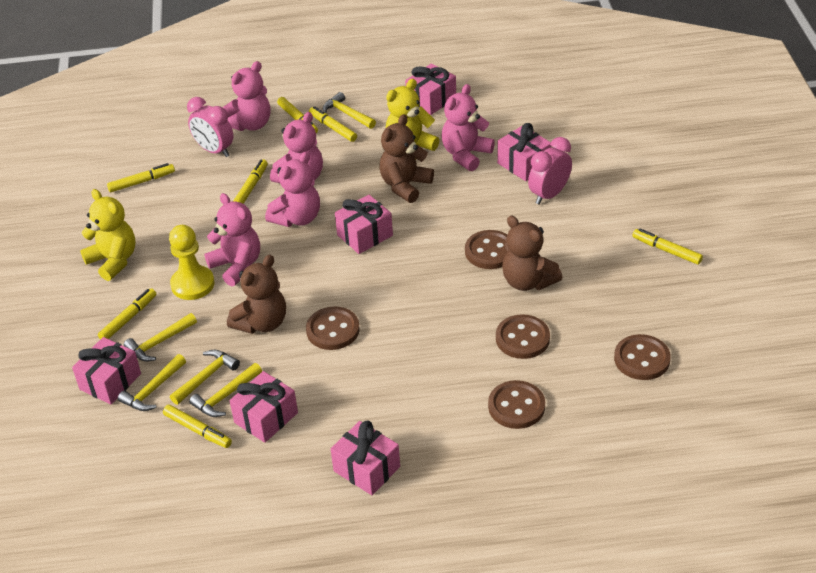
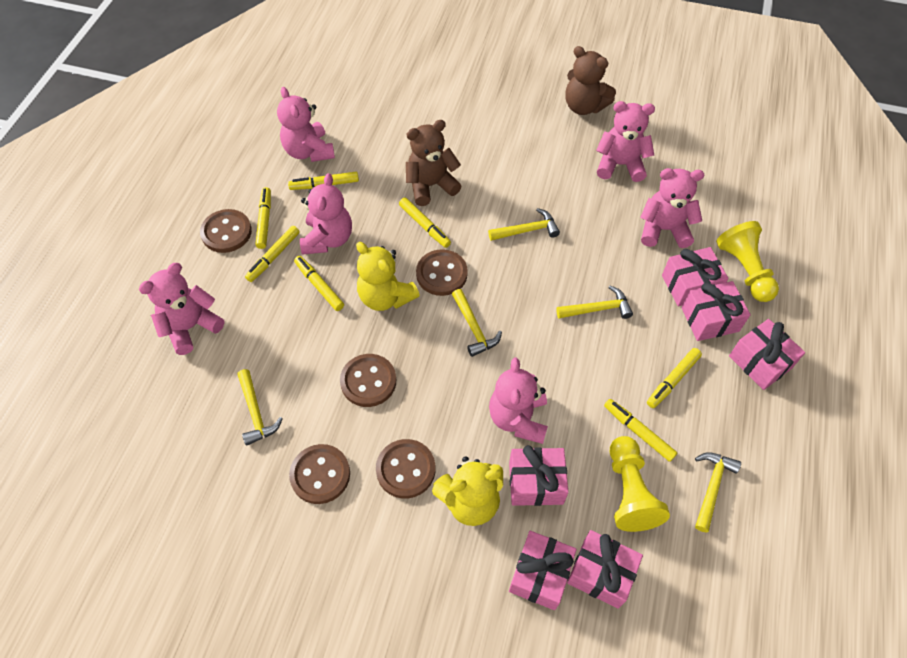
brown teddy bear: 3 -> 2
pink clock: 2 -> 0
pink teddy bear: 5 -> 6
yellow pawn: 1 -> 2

++++

## Task directions
What is needed is every line of the data above, set down exactly but with the images left out.

## Written solution
brown teddy bear: 3 -> 2
pink clock: 2 -> 0
pink teddy bear: 5 -> 6
yellow pawn: 1 -> 2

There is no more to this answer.